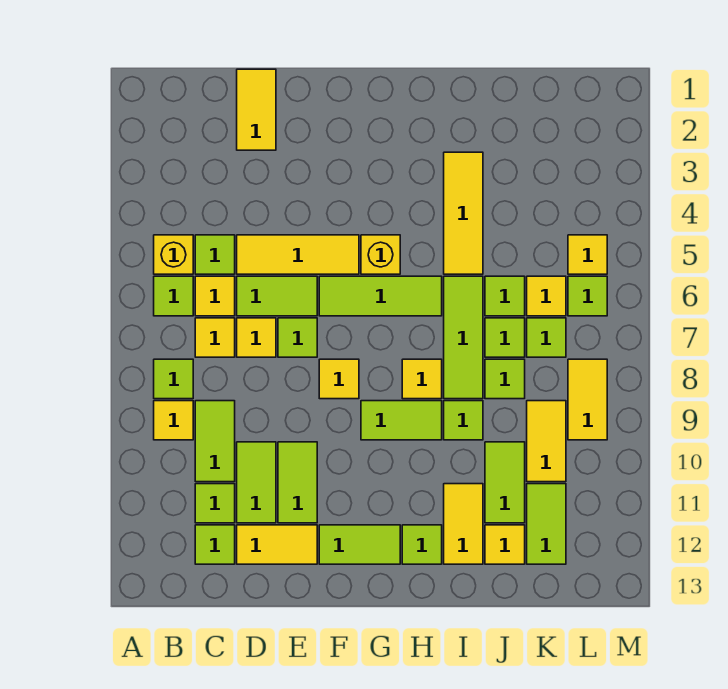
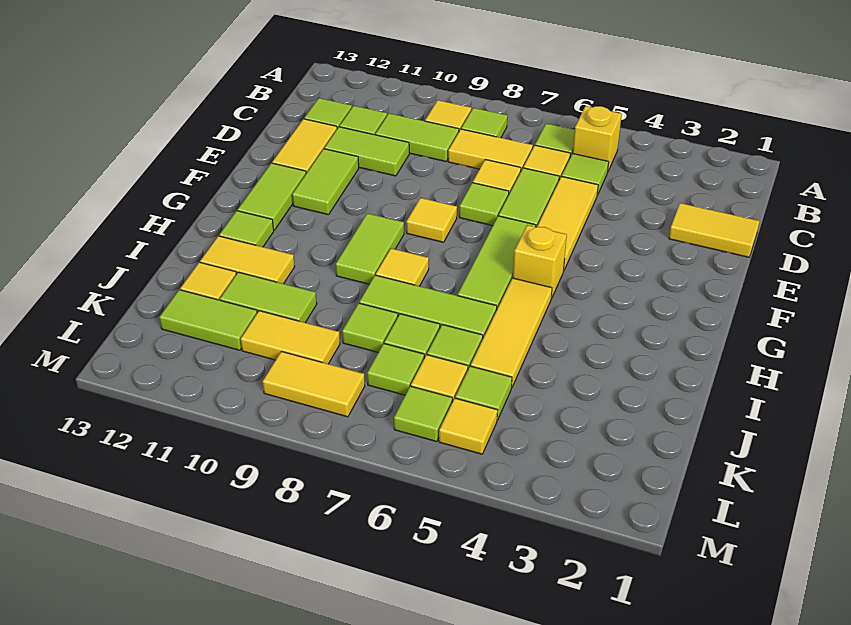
yellow tile C7 level 1 -> yellow tile C7:C8 level 1
lime tile E10:E11 level 1 -> lime tile E11:F11 level 1
yellow tile I3:I5 level 1 -> yellow tile H5:J5 level 1
lime tile I9 level 1 -> lime tile K5 level 1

> _Task objective_:
Return the listing above word for word, with the pictures removed.

> _Solution for this exercise_:
yellow tile C7 level 1 -> yellow tile C7:C8 level 1
lime tile E10:E11 level 1 -> lime tile E11:F11 level 1
yellow tile I3:I5 level 1 -> yellow tile H5:J5 level 1
lime tile I9 level 1 -> lime tile K5 level 1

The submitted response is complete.